● GOAL OF THE EXERCISE:
Lines in the records below that contain the word "spray" must each be copied.

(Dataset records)

################

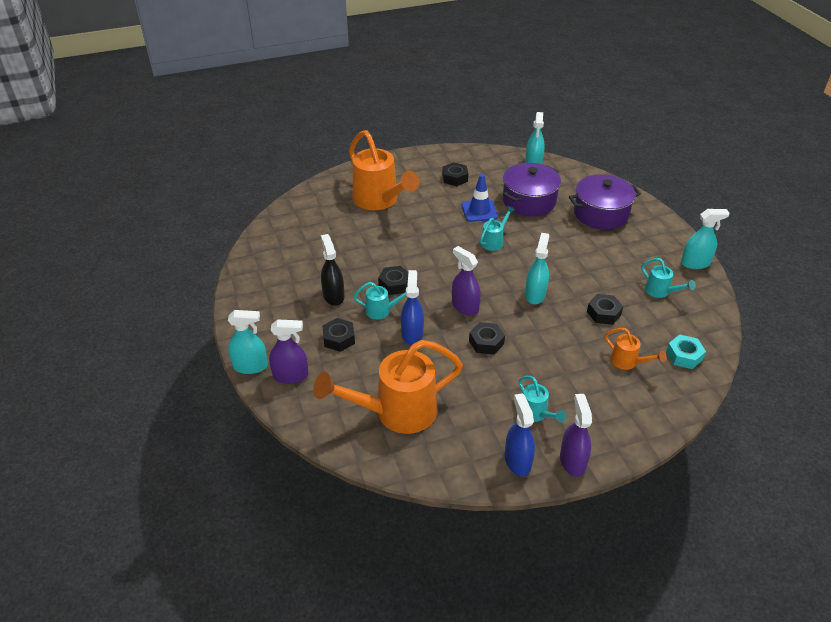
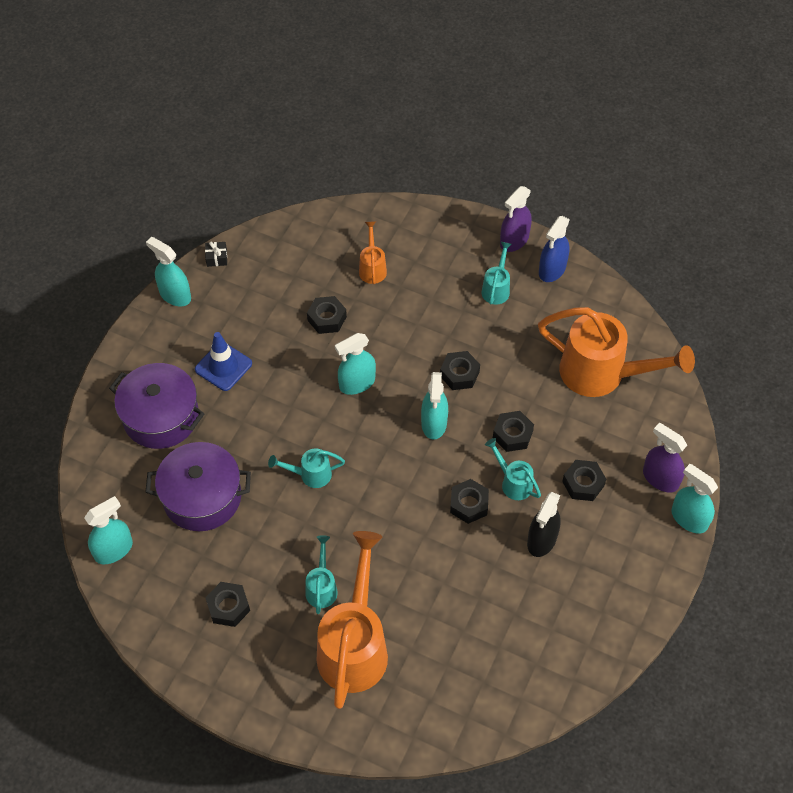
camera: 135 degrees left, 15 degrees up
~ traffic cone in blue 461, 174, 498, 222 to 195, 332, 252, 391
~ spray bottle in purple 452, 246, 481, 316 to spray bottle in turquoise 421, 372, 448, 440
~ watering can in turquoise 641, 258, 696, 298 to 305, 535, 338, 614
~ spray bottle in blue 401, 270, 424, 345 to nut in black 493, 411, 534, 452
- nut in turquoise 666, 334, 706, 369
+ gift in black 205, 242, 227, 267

################

● SOLUTION TO THIS TASK:
~ spray bottle in purple 452, 246, 481, 316 to spray bottle in turquoise 421, 372, 448, 440
~ spray bottle in blue 401, 270, 424, 345 to nut in black 493, 411, 534, 452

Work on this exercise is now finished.